**The input:**

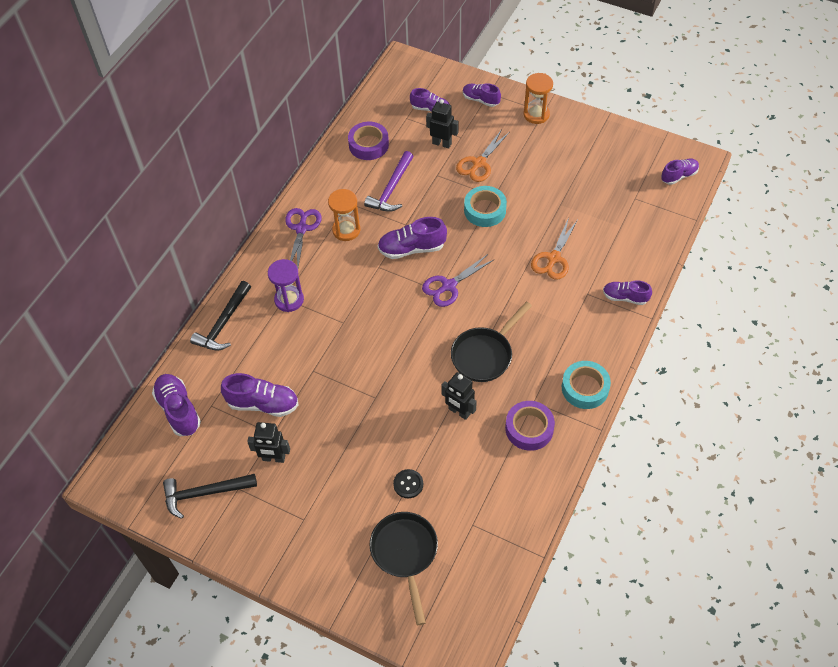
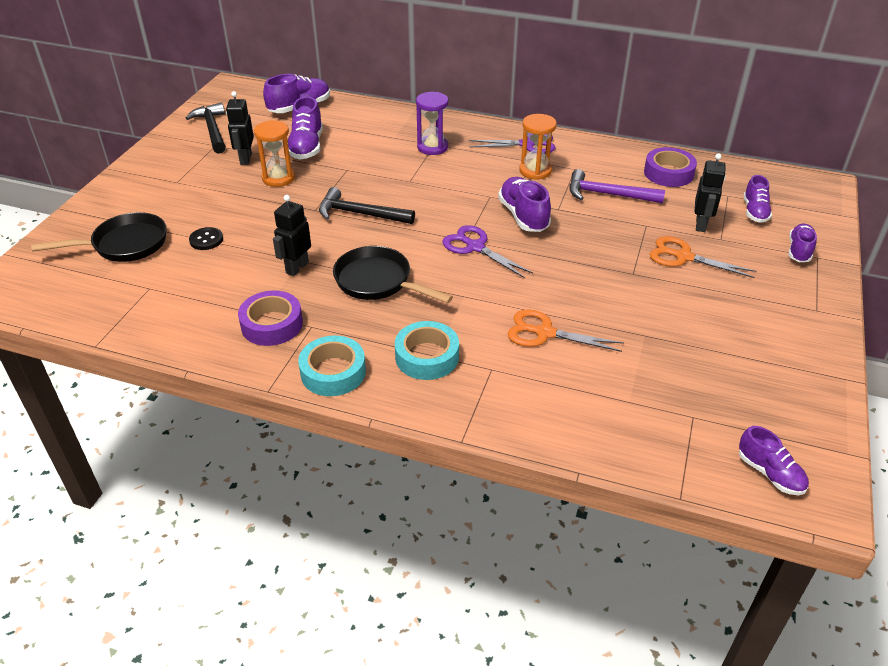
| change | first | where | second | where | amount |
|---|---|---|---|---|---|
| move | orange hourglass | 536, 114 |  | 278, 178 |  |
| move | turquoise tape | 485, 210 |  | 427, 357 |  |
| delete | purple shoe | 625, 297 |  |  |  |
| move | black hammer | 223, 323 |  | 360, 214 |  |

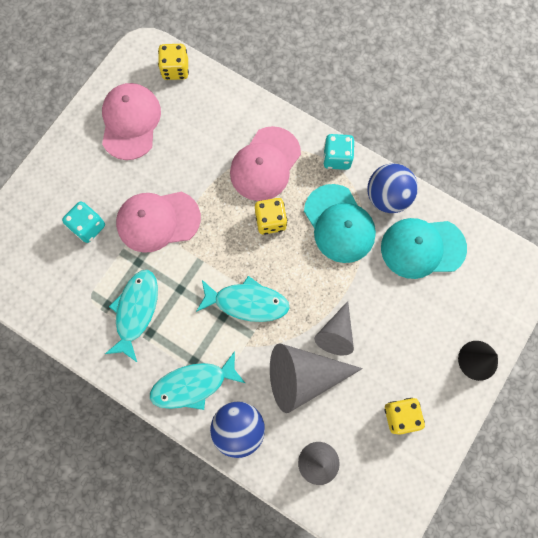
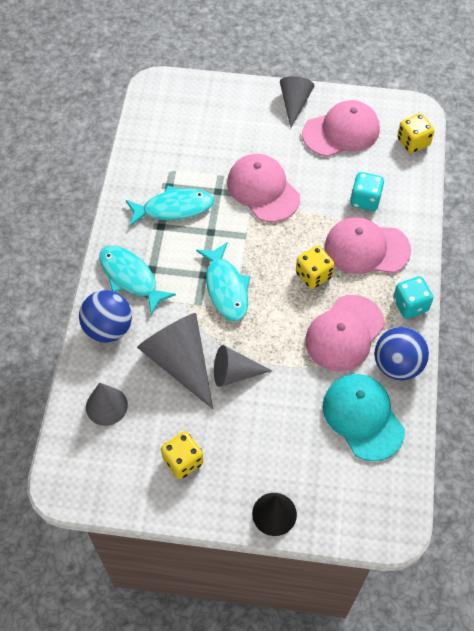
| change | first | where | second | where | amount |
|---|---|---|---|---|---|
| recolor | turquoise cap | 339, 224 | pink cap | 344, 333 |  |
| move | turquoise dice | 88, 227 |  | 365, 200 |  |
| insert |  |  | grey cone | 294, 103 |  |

**Brief:** The lines wanted run from the first one in the material above through the line containing "recolor | turquoise"; give them again exactly, leaving out the pictures.

**The answer:**
| change | first | where | second | where | amount |
|---|---|---|---|---|---|
| move | orange hourglass | 536, 114 |  | 278, 178 |  |
| move | turquoise tape | 485, 210 |  | 427, 357 |  |
| delete | purple shoe | 625, 297 |  |  |  |
| move | black hammer | 223, 323 |  | 360, 214 |  |

| change | first | where | second | where | amount |
|---|---|---|---|---|---|
| recolor | turquoise cap | 339, 224 | pink cap | 344, 333 |  |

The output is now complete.